[Data section — start]
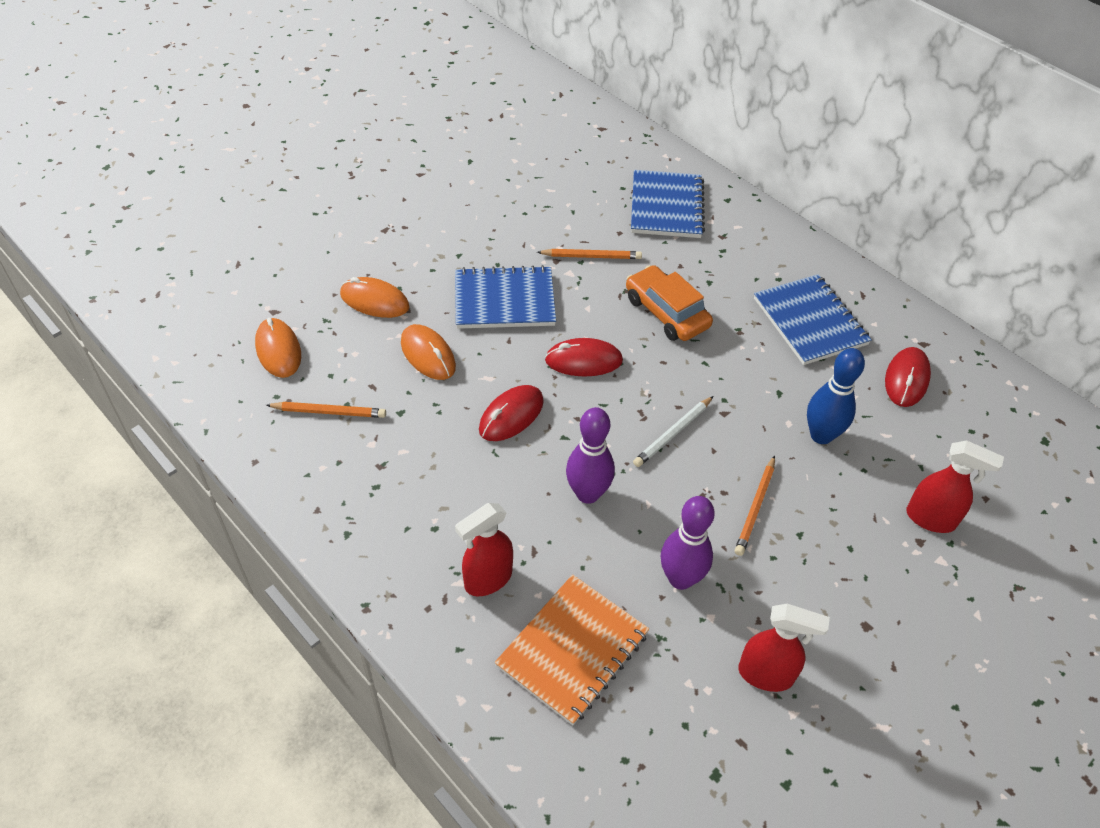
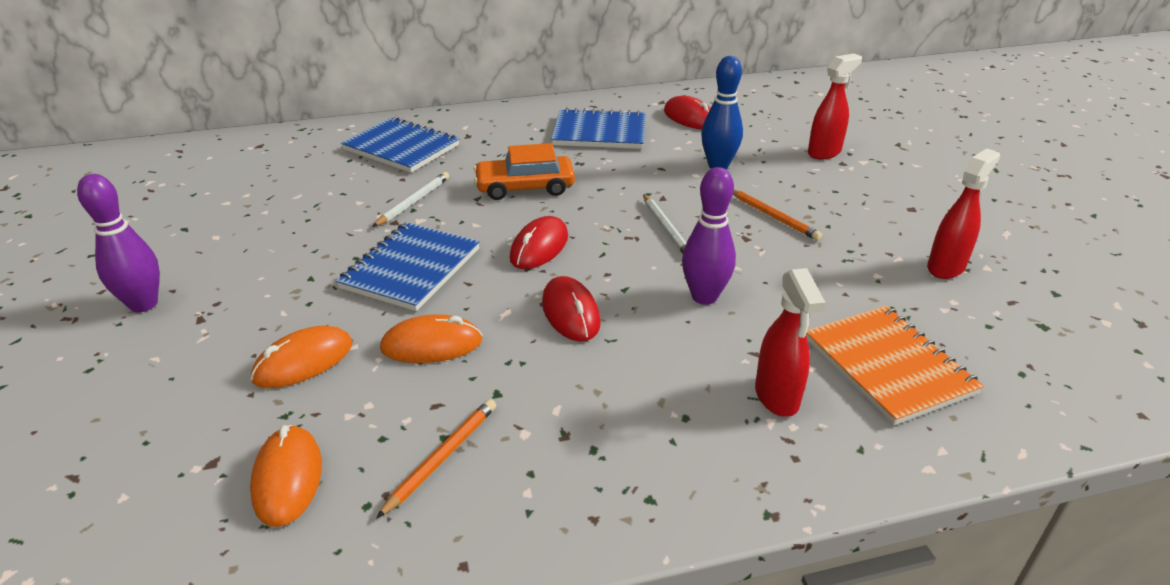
camera: 60 degrees left, 15 degrees down
(278, 350) = (287, 478): orange mouse -> orange mouse turned 75 degrees clockwise
(591, 256) = (413, 202): orange pencil -> white pencil
(680, 578) = (830, 277): purple bowling pin -> purple bowling pin (143, 304)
[Data section — finish]
Would you repeat each line of the listing exactly, skipping any picture?

camera: 60 degrees left, 15 degrees down
(278, 350) = (287, 478): orange mouse -> orange mouse turned 75 degrees clockwise
(591, 256) = (413, 202): orange pencil -> white pencil
(680, 578) = (830, 277): purple bowling pin -> purple bowling pin (143, 304)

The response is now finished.